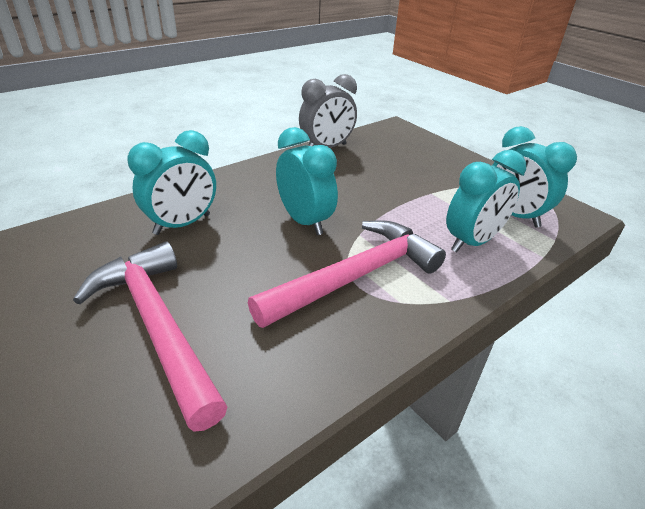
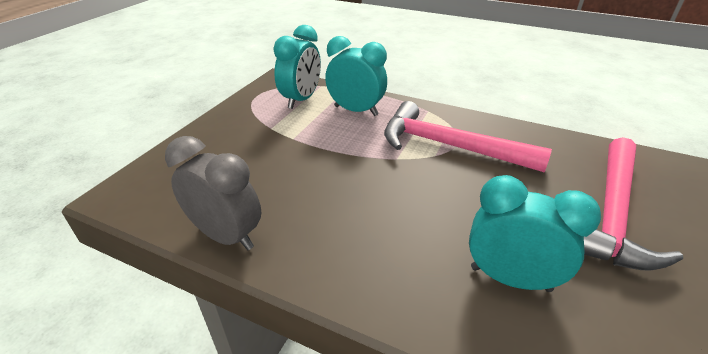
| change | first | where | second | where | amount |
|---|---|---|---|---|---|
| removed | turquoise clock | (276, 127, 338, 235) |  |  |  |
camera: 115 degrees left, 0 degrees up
============
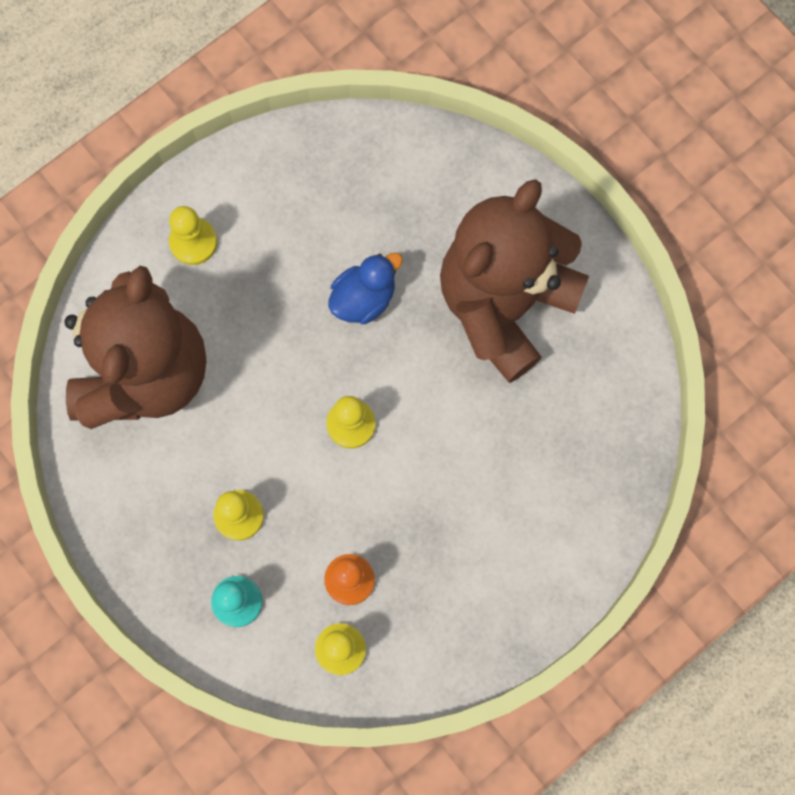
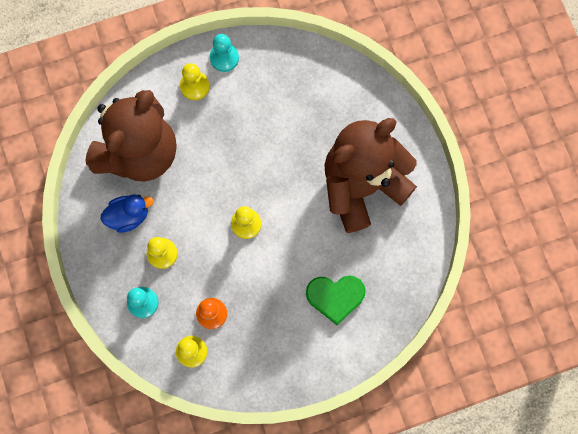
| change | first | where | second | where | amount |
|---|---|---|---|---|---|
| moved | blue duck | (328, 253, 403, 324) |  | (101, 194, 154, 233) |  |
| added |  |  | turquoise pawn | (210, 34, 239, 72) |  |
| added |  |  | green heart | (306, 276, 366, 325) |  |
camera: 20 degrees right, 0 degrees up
============
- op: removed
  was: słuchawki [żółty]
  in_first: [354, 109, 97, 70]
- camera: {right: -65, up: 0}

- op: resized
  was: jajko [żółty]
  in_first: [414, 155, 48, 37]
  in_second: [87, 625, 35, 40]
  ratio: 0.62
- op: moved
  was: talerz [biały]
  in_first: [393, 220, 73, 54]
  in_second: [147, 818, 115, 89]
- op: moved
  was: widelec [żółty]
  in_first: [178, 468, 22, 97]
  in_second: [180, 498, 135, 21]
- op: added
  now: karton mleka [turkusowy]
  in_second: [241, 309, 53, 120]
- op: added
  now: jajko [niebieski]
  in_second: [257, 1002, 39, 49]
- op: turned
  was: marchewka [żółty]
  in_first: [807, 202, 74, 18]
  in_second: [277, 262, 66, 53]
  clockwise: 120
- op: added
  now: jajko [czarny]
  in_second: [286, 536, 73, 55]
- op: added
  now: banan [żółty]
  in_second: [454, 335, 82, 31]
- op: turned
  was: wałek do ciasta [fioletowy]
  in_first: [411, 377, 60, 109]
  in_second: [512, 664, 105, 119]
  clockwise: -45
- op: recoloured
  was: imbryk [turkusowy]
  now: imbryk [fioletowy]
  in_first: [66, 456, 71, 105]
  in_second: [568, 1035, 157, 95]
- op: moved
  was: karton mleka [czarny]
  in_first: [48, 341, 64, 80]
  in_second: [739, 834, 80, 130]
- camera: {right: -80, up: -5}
============
_Problem_
Search the entries for the word "imbryk" and show every line that has it.

_The answer_
  was: imbryk [turkusowy]
  now: imbryk [fioletowy]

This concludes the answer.